◆ EXERCISE PROMPT: The entries below contain a stretch that opens with the line containing "P2 pin 2: 0V -> LED_A" and closes with the line containing "U1 pin P1.4: RX -> PWM"; set down that stretch exactly, both ends included, and nothing else.

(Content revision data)
•••••
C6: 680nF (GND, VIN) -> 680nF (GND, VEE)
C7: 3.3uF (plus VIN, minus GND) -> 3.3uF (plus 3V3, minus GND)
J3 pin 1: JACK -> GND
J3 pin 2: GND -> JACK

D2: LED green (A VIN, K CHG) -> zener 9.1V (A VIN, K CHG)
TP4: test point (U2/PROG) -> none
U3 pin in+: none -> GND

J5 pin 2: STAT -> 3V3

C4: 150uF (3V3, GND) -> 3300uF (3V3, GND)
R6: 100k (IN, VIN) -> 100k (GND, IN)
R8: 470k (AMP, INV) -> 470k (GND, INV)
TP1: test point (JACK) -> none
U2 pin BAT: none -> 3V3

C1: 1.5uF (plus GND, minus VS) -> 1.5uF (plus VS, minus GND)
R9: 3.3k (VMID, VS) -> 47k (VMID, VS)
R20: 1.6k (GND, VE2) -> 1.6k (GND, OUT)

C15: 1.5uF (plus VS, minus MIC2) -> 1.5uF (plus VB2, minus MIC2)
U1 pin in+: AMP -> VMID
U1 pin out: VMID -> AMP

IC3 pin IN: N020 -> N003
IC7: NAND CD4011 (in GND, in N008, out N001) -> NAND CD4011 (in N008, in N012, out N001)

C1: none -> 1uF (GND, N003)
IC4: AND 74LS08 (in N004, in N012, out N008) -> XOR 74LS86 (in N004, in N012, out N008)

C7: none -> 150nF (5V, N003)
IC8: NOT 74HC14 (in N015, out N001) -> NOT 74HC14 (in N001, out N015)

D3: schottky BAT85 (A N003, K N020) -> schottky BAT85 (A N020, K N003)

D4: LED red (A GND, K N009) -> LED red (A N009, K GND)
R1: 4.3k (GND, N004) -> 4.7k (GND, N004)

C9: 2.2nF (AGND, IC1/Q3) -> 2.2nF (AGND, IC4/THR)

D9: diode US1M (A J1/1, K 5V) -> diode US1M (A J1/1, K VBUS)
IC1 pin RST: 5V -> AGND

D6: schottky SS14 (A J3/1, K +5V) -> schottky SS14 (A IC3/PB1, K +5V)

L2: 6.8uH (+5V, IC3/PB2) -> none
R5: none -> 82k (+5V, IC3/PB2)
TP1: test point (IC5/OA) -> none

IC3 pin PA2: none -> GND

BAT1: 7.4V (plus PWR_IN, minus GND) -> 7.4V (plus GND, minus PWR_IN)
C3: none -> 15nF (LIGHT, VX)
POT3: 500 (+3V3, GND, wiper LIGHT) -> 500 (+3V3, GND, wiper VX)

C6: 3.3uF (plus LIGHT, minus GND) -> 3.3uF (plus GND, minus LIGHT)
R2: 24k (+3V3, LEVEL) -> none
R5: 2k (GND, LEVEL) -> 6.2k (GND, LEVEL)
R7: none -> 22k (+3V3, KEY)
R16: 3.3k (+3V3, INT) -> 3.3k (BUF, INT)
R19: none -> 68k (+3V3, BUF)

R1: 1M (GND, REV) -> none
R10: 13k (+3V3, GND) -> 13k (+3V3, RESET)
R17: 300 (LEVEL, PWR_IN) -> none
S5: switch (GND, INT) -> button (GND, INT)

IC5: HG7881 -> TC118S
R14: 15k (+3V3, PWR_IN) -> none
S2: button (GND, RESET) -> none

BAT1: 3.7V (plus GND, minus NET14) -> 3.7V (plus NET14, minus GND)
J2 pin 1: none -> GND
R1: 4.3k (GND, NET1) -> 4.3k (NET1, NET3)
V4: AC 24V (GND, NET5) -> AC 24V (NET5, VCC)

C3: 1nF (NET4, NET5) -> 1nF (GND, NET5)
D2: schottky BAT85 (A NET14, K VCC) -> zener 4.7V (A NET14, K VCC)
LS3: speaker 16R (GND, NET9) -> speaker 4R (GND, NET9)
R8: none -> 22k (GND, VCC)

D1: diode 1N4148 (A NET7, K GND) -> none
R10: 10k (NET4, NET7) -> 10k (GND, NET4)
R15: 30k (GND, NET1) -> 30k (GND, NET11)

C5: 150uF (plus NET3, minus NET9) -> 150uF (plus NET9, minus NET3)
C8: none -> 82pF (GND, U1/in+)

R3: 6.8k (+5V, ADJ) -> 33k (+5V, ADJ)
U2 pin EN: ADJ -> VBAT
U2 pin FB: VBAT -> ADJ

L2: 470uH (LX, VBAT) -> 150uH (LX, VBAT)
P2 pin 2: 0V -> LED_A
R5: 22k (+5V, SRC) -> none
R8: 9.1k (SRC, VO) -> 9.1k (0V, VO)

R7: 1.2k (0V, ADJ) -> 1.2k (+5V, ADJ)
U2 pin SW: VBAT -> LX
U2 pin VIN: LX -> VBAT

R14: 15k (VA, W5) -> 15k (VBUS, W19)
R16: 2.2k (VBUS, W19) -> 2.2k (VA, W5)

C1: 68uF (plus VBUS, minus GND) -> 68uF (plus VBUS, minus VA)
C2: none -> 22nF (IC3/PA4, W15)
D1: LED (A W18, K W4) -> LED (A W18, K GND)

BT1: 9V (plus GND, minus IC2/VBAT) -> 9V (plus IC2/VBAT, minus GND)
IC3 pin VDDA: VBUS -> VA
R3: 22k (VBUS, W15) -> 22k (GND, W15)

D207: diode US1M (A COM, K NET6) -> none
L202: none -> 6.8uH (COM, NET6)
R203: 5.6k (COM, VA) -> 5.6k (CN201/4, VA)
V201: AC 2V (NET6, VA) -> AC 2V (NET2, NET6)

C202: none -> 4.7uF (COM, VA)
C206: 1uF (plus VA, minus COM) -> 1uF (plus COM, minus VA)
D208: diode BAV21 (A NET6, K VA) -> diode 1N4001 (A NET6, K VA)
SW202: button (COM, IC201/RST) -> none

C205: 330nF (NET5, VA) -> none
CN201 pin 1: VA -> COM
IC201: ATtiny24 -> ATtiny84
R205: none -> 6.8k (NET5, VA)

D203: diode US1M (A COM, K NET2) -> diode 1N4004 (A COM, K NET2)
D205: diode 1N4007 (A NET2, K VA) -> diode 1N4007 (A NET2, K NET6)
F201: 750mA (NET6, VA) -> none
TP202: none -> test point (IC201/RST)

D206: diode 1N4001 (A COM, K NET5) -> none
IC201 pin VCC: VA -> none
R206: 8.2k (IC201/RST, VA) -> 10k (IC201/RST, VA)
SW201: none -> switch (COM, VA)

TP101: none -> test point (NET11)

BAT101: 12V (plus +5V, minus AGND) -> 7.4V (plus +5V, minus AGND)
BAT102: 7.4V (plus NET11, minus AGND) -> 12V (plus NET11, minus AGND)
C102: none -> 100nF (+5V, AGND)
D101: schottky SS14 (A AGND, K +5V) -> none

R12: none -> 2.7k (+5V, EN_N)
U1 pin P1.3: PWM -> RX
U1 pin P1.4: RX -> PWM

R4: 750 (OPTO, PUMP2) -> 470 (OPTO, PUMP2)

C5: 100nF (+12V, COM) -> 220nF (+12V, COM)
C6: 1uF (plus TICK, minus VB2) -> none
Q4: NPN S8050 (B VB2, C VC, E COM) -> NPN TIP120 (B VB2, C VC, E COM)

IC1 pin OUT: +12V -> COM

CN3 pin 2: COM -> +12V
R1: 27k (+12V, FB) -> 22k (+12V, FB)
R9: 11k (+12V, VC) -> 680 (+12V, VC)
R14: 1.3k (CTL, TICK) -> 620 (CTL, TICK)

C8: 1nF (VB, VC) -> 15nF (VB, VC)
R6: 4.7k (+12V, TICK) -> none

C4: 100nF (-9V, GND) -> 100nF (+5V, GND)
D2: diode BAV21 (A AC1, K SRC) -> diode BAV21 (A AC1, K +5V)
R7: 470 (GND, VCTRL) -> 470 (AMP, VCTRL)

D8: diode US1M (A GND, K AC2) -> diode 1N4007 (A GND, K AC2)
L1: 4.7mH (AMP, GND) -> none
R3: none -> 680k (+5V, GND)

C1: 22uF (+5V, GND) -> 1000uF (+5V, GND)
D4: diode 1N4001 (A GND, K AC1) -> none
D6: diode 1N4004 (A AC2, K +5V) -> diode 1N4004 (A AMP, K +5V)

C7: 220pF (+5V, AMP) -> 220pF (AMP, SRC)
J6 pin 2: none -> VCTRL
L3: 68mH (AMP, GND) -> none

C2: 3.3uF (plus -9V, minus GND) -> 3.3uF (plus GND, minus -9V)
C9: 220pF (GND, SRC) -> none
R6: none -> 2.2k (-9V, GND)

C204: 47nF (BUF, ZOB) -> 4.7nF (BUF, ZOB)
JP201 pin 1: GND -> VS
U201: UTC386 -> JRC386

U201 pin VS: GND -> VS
•••••
◆ ANSWER:
P2 pin 2: 0V -> LED_A
R5: 22k (+5V, SRC) -> none
R8: 9.1k (SRC, VO) -> 9.1k (0V, VO)

R7: 1.2k (0V, ADJ) -> 1.2k (+5V, ADJ)
U2 pin SW: VBAT -> LX
U2 pin VIN: LX -> VBAT

R14: 15k (VA, W5) -> 15k (VBUS, W19)
R16: 2.2k (VBUS, W19) -> 2.2k (VA, W5)

C1: 68uF (plus VBUS, minus GND) -> 68uF (plus VBUS, minus VA)
C2: none -> 22nF (IC3/PA4, W15)
D1: LED (A W18, K W4) -> LED (A W18, K GND)

BT1: 9V (plus GND, minus IC2/VBAT) -> 9V (plus IC2/VBAT, minus GND)
IC3 pin VDDA: VBUS -> VA
R3: 22k (VBUS, W15) -> 22k (GND, W15)

D207: diode US1M (A COM, K NET6) -> none
L202: none -> 6.8uH (COM, NET6)
R203: 5.6k (COM, VA) -> 5.6k (CN201/4, VA)
V201: AC 2V (NET6, VA) -> AC 2V (NET2, NET6)

C202: none -> 4.7uF (COM, VA)
C206: 1uF (plus VA, minus COM) -> 1uF (plus COM, minus VA)
D208: diode BAV21 (A NET6, K VA) -> diode 1N4001 (A NET6, K VA)
SW202: button (COM, IC201/RST) -> none

C205: 330nF (NET5, VA) -> none
CN201 pin 1: VA -> COM
IC201: ATtiny24 -> ATtiny84
R205: none -> 6.8k (NET5, VA)

D203: diode US1M (A COM, K NET2) -> diode 1N4004 (A COM, K NET2)
D205: diode 1N4007 (A NET2, K VA) -> diode 1N4007 (A NET2, K NET6)
F201: 750mA (NET6, VA) -> none
TP202: none -> test point (IC201/RST)

D206: diode 1N4001 (A COM, K NET5) -> none
IC201 pin VCC: VA -> none
R206: 8.2k (IC201/RST, VA) -> 10k (IC201/RST, VA)
SW201: none -> switch (COM, VA)

TP101: none -> test point (NET11)

BAT101: 12V (plus +5V, minus AGND) -> 7.4V (plus +5V, minus AGND)
BAT102: 7.4V (plus NET11, minus AGND) -> 12V (plus NET11, minus AGND)
C102: none -> 100nF (+5V, AGND)
D101: schottky SS14 (A AGND, K +5V) -> none

R12: none -> 2.7k (+5V, EN_N)
U1 pin P1.3: PWM -> RX
U1 pin P1.4: RX -> PWM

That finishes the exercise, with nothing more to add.